Segment Start: MATERIAL PROVIDED

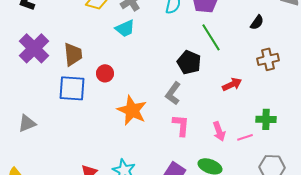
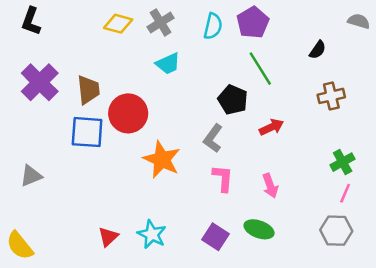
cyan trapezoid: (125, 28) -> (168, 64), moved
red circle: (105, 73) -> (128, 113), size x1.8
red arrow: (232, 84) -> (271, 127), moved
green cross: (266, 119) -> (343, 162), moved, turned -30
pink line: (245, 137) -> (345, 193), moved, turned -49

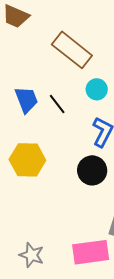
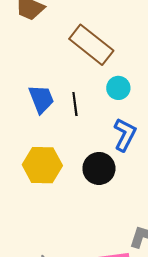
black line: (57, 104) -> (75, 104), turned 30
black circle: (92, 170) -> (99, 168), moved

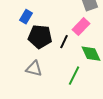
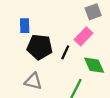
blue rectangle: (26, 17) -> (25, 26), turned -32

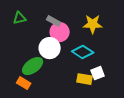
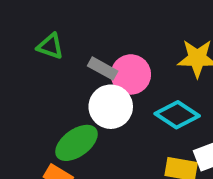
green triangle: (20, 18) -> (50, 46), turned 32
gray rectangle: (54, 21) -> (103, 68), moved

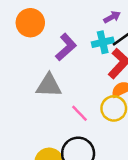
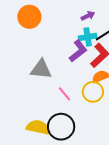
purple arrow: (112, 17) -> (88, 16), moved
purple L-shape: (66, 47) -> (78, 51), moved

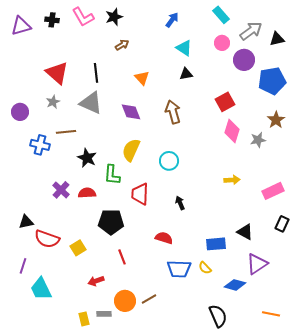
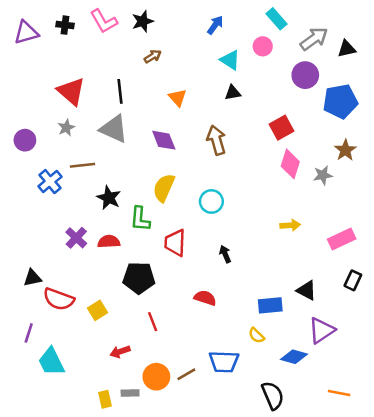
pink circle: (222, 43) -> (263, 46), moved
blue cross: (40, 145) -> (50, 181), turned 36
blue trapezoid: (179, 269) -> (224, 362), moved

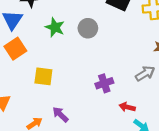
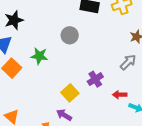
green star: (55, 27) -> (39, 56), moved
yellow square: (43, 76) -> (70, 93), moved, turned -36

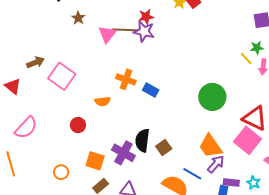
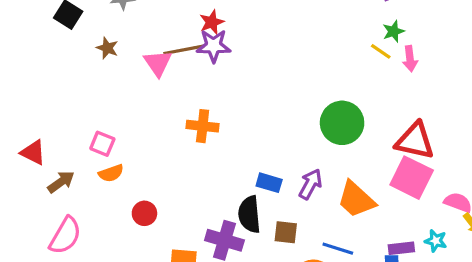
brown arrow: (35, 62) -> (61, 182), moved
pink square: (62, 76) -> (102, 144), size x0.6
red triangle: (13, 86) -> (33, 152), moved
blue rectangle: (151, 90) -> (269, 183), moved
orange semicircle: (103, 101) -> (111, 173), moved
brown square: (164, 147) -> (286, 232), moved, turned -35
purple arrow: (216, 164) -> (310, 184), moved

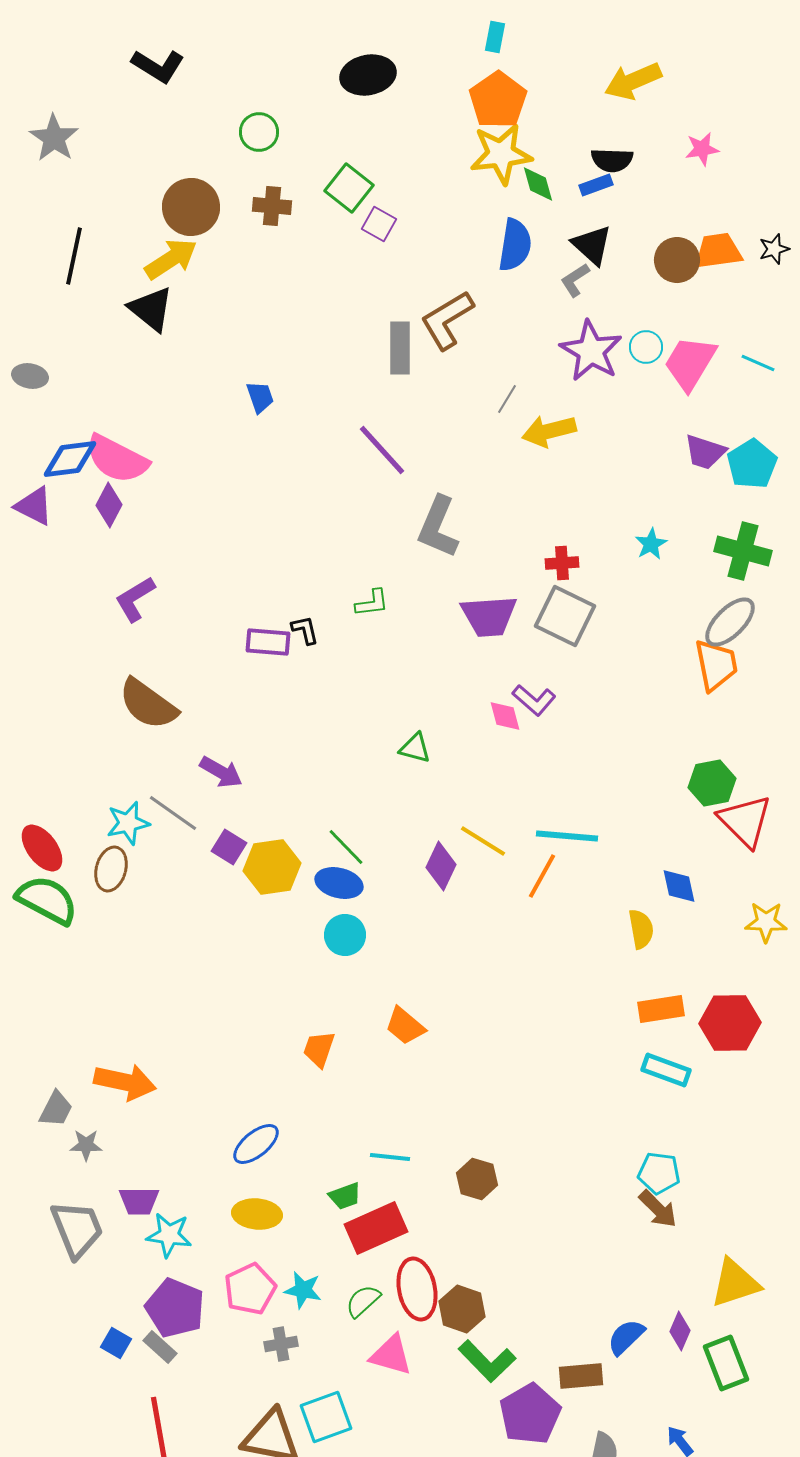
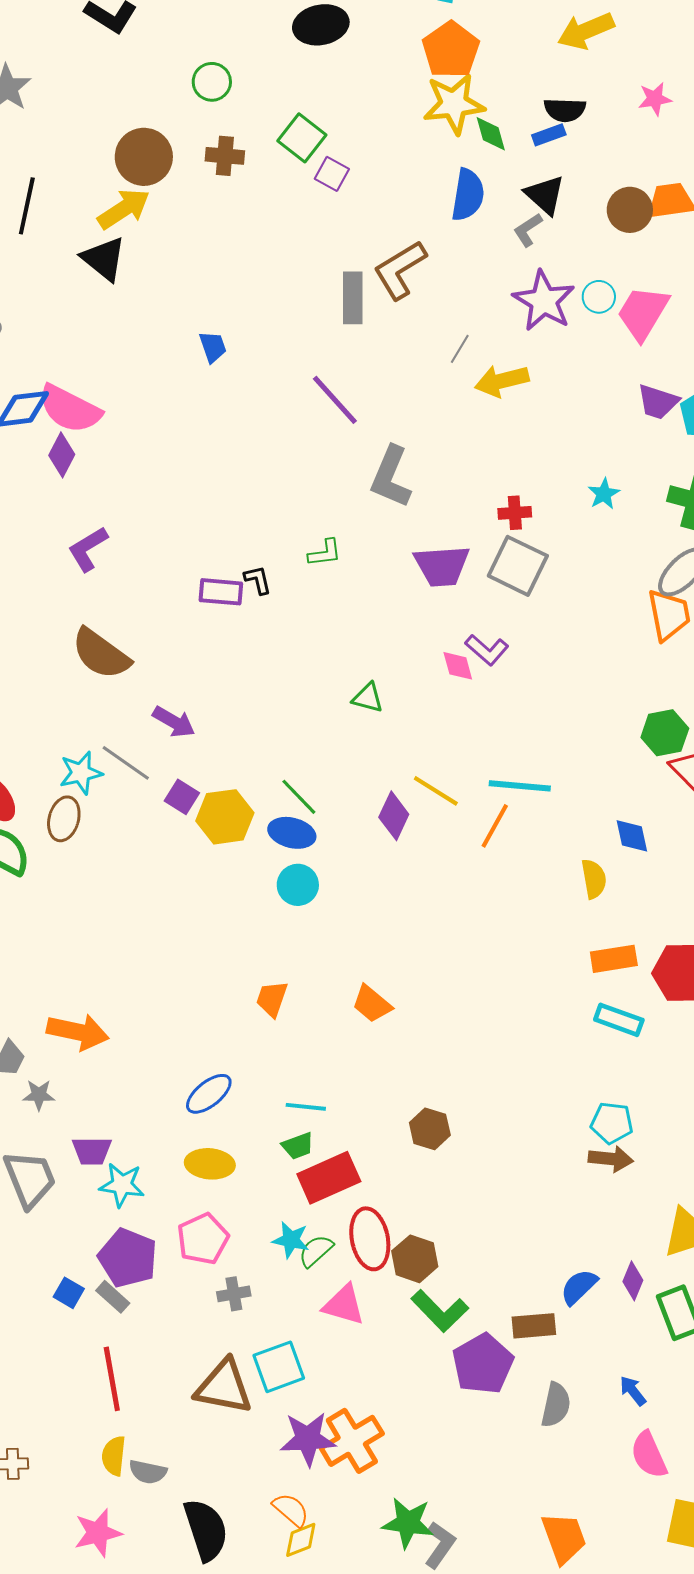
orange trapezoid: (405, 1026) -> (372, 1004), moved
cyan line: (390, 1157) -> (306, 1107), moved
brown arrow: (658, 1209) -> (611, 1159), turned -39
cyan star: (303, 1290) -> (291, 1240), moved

Segment End: MATERIAL PROVIDED

**THE TASK**
Extract, word for word, every line from the one holding "blue rectangle: (151, 90)" through the closing line of the data above. Do not include any pictures.

**OUTPUT FOR THIS EXERCISE**
blue rectangle: (151, 90) -> (269, 183), moved
orange semicircle: (103, 101) -> (111, 173), moved
brown square: (164, 147) -> (286, 232), moved, turned -35
purple arrow: (216, 164) -> (310, 184), moved

orange trapezoid: (405, 1026) -> (372, 1004), moved
cyan line: (390, 1157) -> (306, 1107), moved
brown arrow: (658, 1209) -> (611, 1159), turned -39
cyan star: (303, 1290) -> (291, 1240), moved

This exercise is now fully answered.